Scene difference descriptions

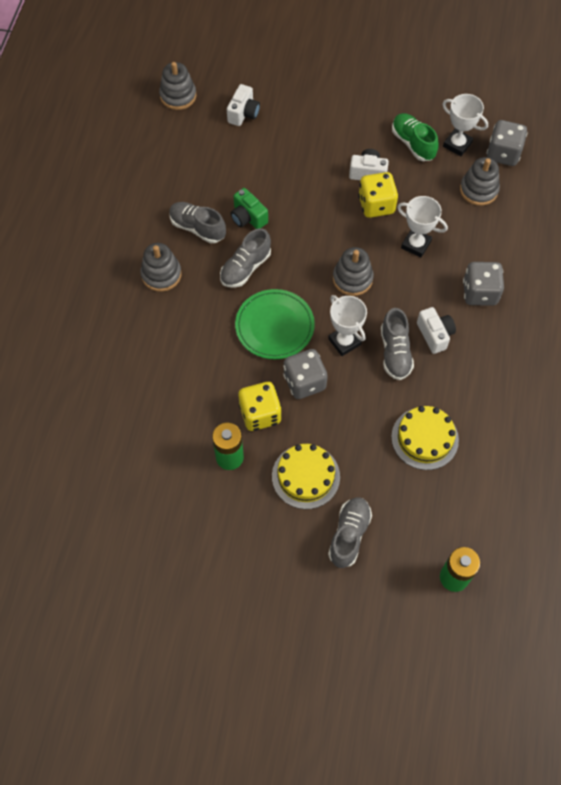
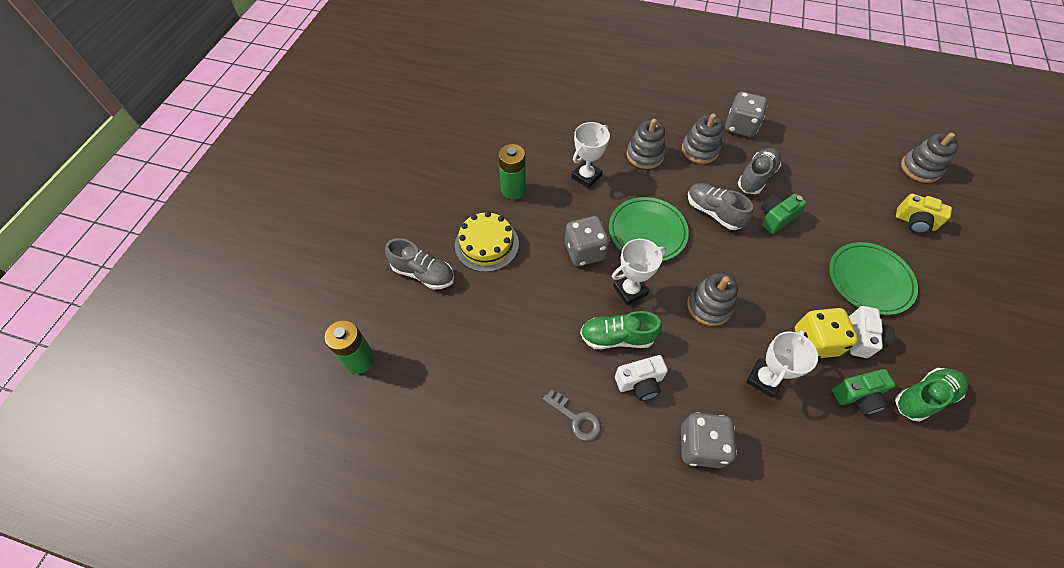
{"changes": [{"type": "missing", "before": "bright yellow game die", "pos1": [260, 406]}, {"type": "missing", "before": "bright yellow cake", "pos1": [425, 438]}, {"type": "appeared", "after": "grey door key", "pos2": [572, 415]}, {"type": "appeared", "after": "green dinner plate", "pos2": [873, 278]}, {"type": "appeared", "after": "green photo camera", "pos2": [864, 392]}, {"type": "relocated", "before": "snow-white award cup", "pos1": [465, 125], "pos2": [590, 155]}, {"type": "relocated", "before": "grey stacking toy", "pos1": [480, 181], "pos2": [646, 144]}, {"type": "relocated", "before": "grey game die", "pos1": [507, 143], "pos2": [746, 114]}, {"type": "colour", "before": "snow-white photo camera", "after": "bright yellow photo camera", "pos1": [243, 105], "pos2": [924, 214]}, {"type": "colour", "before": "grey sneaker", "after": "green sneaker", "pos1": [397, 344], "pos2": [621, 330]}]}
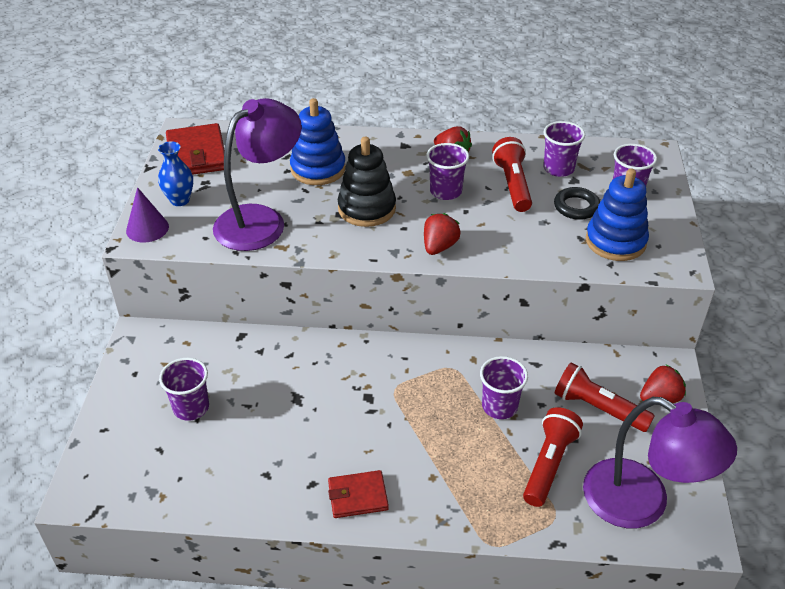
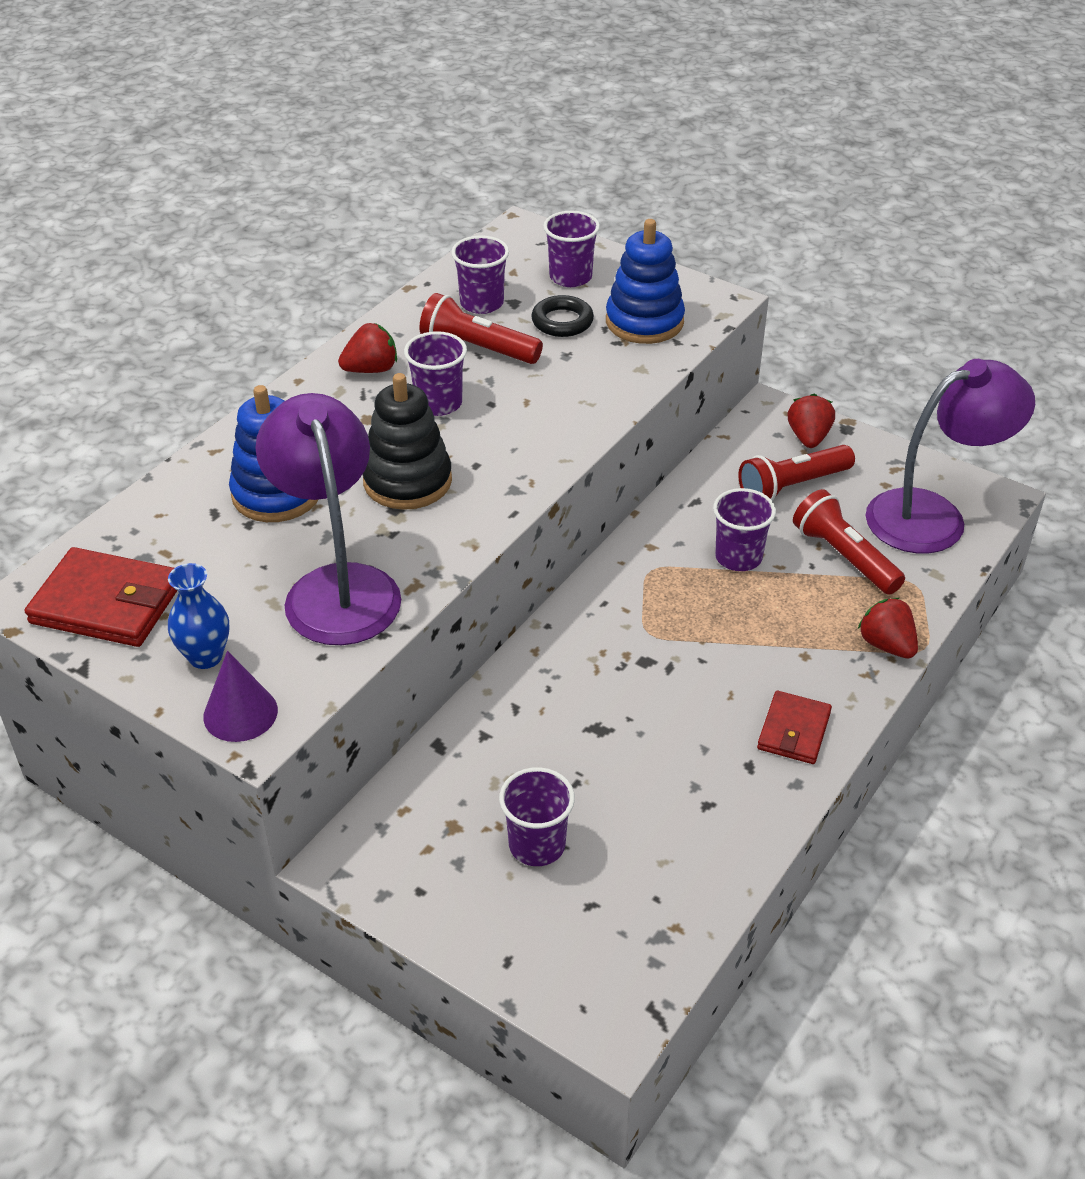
{"changes": [{"type": "relocated", "before": "crimson berry", "pos1": [442, 234], "pos2": [888, 628]}]}
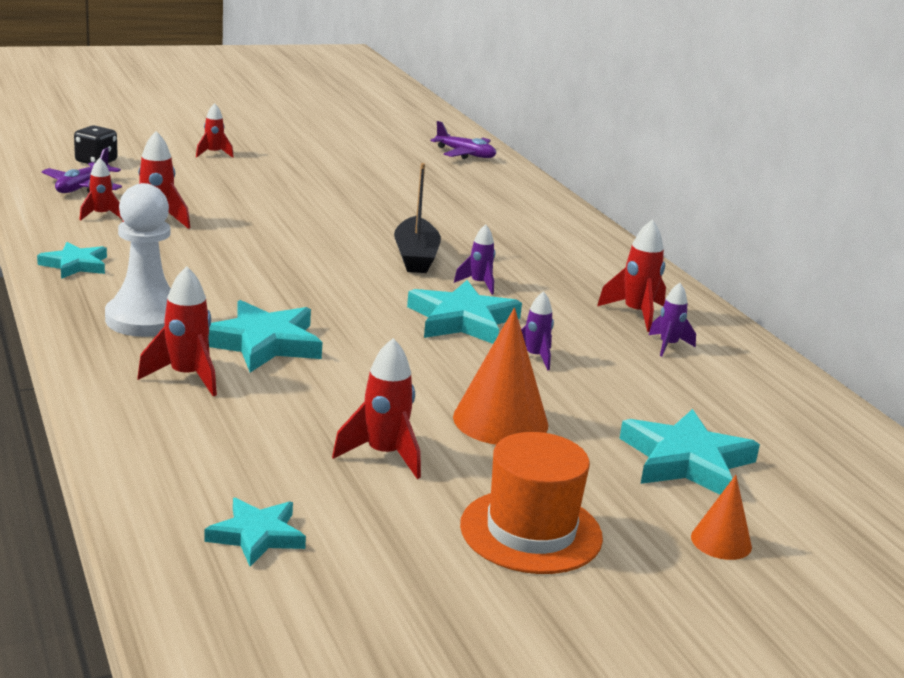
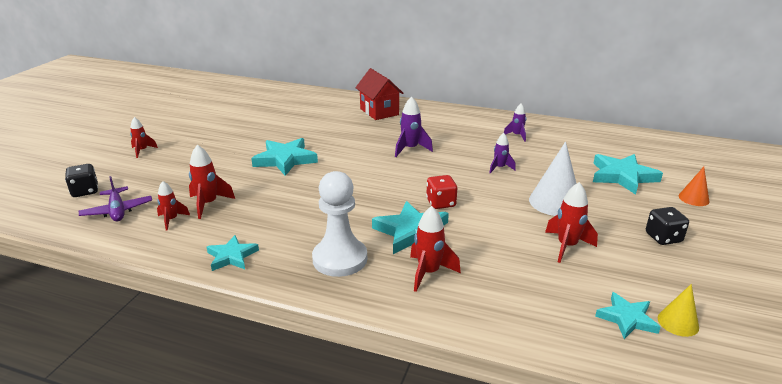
{"changes": [{"type": "missing", "before": "jet-black sailboat", "pos1": [417, 218]}, {"type": "missing", "before": "royal purple aeroplane", "pos1": [463, 140]}, {"type": "missing", "before": "crimson spaceship", "pos1": [631, 275]}, {"type": "appeared", "after": "crimson house", "pos2": [379, 94]}, {"type": "appeared", "after": "crimson game die", "pos2": [441, 192]}, {"type": "appeared", "after": "bright yellow cone", "pos2": [678, 310]}, {"type": "relocated", "before": "turquoise five-pointed star", "pos1": [464, 312], "pos2": [284, 157]}, {"type": "exchanged", "before": "orange tall hat", "after": "jet-black game die", "pos1": [531, 503], "pos2": [667, 226]}, {"type": "colour", "before": "orange cone", "after": "snow-white cone", "pos1": [500, 376], "pos2": [553, 179]}, {"type": "size", "before": "royal purple spaceship", "pos1": [474, 259], "pos2": [414, 126], "scale": 1.53}]}
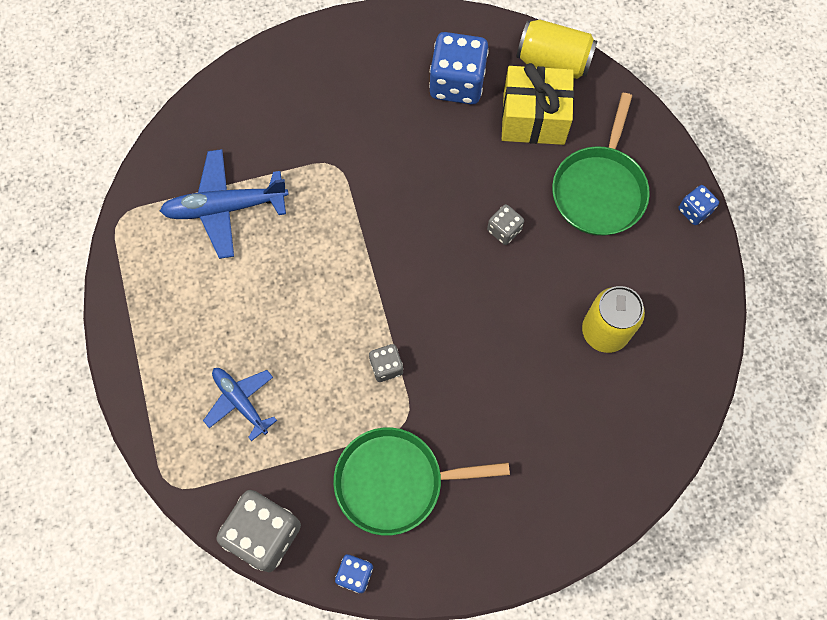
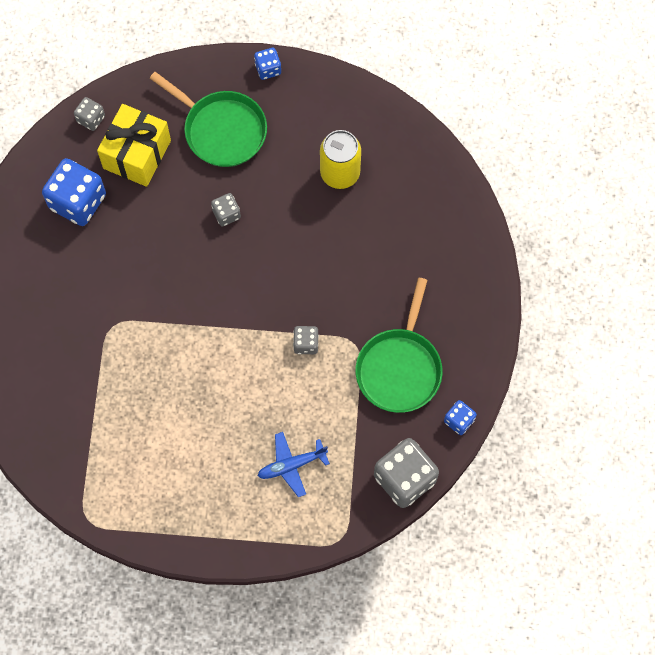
{"changes": [{"type": "missing", "before": "royal blue aeroplane", "pos1": [224, 204]}, {"type": "exchanged", "before": "bright yellow soda can", "after": "grey game die", "pos1": [557, 49], "pos2": [89, 114]}]}
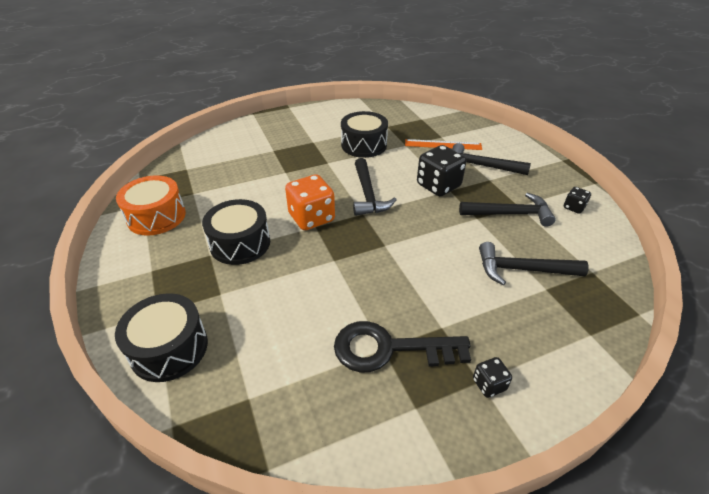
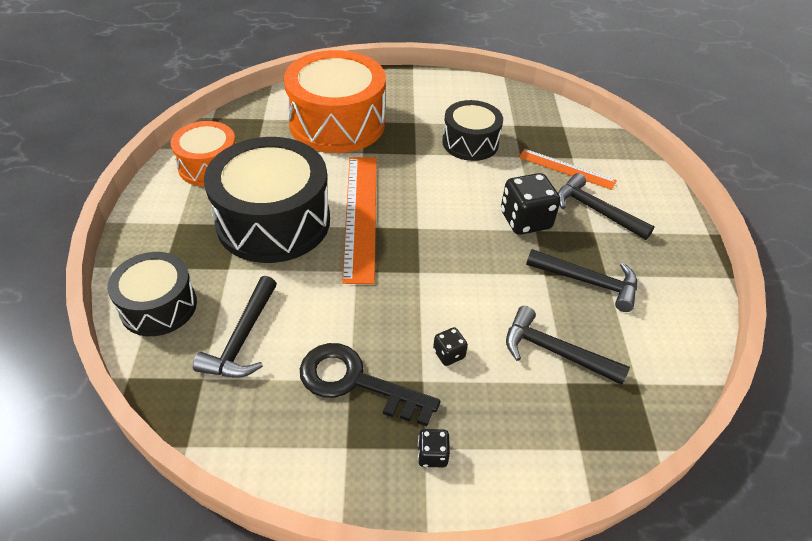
{"changes": [{"type": "appeared", "after": "orange snare drum", "pos2": [335, 101]}, {"type": "relocated", "before": "jet-black carpenter's hammer", "pos1": [375, 187], "pos2": [235, 327]}, {"type": "relocated", "before": "jet-black game die", "pos1": [577, 200], "pos2": [450, 346]}, {"type": "exchanged", "before": "orange game die", "after": "orange ruler", "pos1": [310, 202], "pos2": [359, 220]}, {"type": "size", "before": "jet-black snare drum", "pos1": [236, 232], "pos2": [267, 200], "scale": 1.73}]}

**What is expected:** Could you output every entry exactly as written, skipping the pictures?

**Task solution:**
{"changes": [{"type": "missing", "before": "bright yellow game die", "pos1": [260, 406]}, {"type": "missing", "before": "bright yellow cake", "pos1": [425, 438]}, {"type": "appeared", "after": "grey door key", "pos2": [572, 415]}, {"type": "appeared", "after": "green dinner plate", "pos2": [873, 278]}, {"type": "appeared", "after": "green photo camera", "pos2": [864, 392]}, {"type": "relocated", "before": "snow-white award cup", "pos1": [465, 125], "pos2": [590, 155]}, {"type": "relocated", "before": "grey stacking toy", "pos1": [480, 181], "pos2": [646, 144]}, {"type": "relocated", "before": "grey game die", "pos1": [507, 143], "pos2": [746, 114]}, {"type": "colour", "before": "snow-white photo camera", "after": "bright yellow photo camera", "pos1": [243, 105], "pos2": [924, 214]}, {"type": "colour", "before": "grey sneaker", "after": "green sneaker", "pos1": [397, 344], "pos2": [621, 330]}]}
{"changes": [{"type": "relocated", "before": "crimson berry", "pos1": [442, 234], "pos2": [888, 628]}]}
{"changes": [{"type": "missing", "before": "jet-black sailboat", "pos1": [417, 218]}, {"type": "missing", "before": "royal purple aeroplane", "pos1": [463, 140]}, {"type": "missing", "before": "crimson spaceship", "pos1": [631, 275]}, {"type": "appeared", "after": "crimson house", "pos2": [379, 94]}, {"type": "appeared", "after": "crimson game die", "pos2": [441, 192]}, {"type": "appeared", "after": "bright yellow cone", "pos2": [678, 310]}, {"type": "relocated", "before": "turquoise five-pointed star", "pos1": [464, 312], "pos2": [284, 157]}, {"type": "exchanged", "before": "orange tall hat", "after": "jet-black game die", "pos1": [531, 503], "pos2": [667, 226]}, {"type": "colour", "before": "orange cone", "after": "snow-white cone", "pos1": [500, 376], "pos2": [553, 179]}, {"type": "size", "before": "royal purple spaceship", "pos1": [474, 259], "pos2": [414, 126], "scale": 1.53}]}
{"changes": [{"type": "missing", "before": "royal blue aeroplane", "pos1": [224, 204]}, {"type": "exchanged", "before": "bright yellow soda can", "after": "grey game die", "pos1": [557, 49], "pos2": [89, 114]}]}
{"changes": [{"type": "appeared", "after": "orange snare drum", "pos2": [335, 101]}, {"type": "relocated", "before": "jet-black carpenter's hammer", "pos1": [375, 187], "pos2": [235, 327]}, {"type": "relocated", "before": "jet-black game die", "pos1": [577, 200], "pos2": [450, 346]}, {"type": "exchanged", "before": "orange game die", "after": "orange ruler", "pos1": [310, 202], "pos2": [359, 220]}, {"type": "size", "before": "jet-black snare drum", "pos1": [236, 232], "pos2": [267, 200], "scale": 1.73}]}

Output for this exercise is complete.